The answer must consist of every line below containing "spinning".

[[ Entries provided open ]]

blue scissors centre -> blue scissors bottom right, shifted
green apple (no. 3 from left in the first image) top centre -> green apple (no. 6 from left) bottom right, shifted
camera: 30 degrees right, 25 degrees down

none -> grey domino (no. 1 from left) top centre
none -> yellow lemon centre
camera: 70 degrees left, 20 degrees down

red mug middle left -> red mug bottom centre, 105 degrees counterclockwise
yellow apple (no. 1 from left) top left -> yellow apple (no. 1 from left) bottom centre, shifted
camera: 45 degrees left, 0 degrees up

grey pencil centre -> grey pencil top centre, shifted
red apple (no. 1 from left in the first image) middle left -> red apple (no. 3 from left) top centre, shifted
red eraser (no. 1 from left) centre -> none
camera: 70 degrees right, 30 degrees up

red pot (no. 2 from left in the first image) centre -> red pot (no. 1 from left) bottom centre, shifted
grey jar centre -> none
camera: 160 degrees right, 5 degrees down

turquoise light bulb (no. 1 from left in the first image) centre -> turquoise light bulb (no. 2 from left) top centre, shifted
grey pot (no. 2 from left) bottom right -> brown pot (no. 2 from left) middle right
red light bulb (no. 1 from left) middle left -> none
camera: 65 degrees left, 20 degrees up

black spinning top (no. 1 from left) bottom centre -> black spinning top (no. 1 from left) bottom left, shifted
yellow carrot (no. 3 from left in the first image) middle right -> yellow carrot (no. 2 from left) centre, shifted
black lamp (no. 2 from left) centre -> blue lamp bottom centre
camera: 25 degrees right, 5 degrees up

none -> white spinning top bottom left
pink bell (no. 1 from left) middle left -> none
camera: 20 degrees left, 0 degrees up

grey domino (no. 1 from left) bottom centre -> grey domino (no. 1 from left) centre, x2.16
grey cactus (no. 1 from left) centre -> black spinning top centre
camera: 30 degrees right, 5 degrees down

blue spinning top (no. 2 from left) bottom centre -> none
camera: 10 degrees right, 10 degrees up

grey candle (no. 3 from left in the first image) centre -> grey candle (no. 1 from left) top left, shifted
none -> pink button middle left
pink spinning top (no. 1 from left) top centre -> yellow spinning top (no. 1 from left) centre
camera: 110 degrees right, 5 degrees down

[[ Entries provided closed ]]

Reply.
black spinning top (no. 1 from left) bottom centre -> black spinning top (no. 1 from left) bottom left, shifted
none -> white spinning top bottom left
grey cactus (no. 1 from left) centre -> black spinning top centre
blue spinning top (no. 2 from left) bottom centre -> none
pink spinning top (no. 1 from left) top centre -> yellow spinning top (no. 1 from left) centre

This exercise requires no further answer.